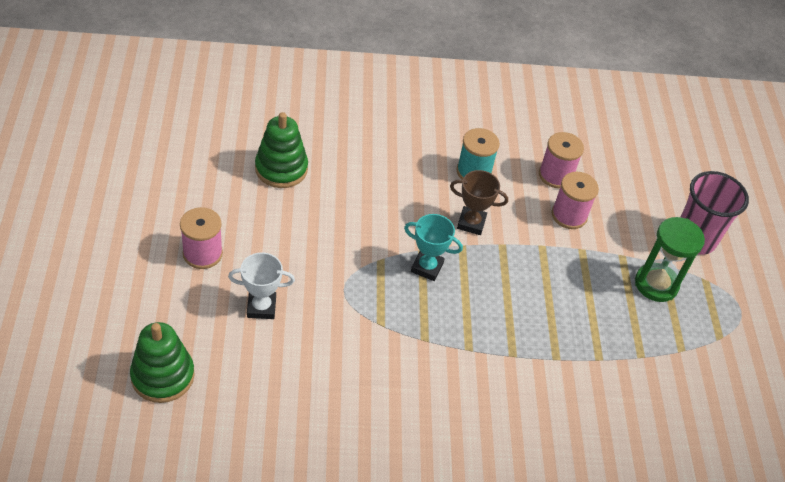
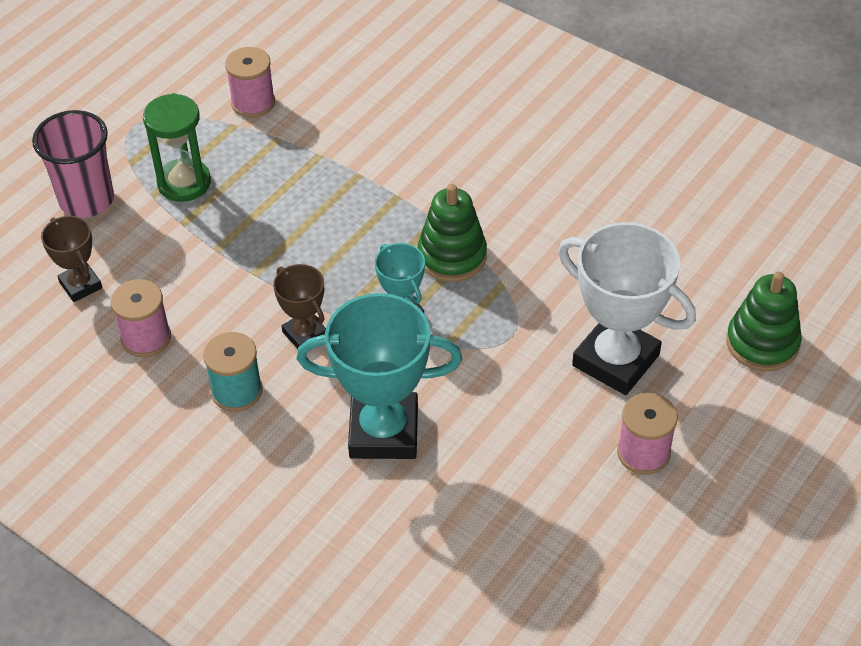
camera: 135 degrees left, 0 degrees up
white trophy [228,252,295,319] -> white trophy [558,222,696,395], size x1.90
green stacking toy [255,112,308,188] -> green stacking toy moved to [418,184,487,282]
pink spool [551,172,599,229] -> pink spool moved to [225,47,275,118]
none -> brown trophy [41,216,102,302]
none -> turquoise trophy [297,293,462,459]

______

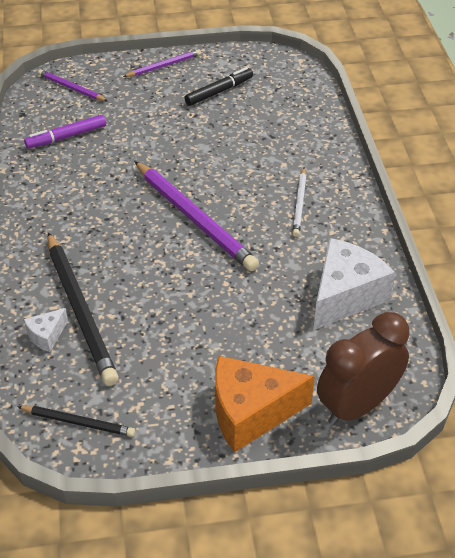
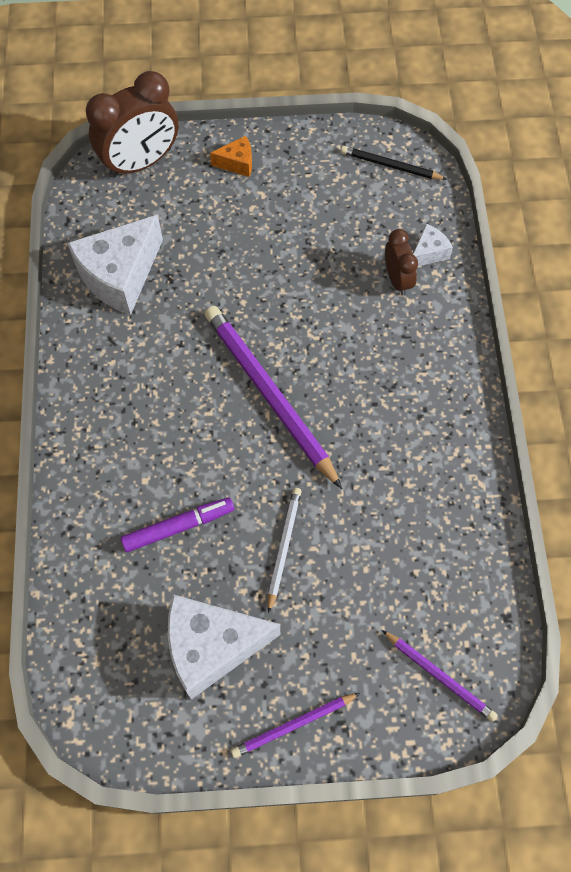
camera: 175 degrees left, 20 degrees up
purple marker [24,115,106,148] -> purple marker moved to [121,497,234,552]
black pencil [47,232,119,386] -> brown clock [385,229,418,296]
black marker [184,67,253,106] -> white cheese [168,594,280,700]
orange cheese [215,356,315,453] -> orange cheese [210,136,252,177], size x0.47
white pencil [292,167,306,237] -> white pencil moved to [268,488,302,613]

______

Problem statement | Could you set down, word for word, only the lines above from the line with "orange cheese [215,356,315,453]" to the line with "white pencil [292,167,306,237]", including both?

Solution to this task |
orange cheese [215,356,315,453] -> orange cheese [210,136,252,177], size x0.47
white pencil [292,167,306,237] -> white pencil moved to [268,488,302,613]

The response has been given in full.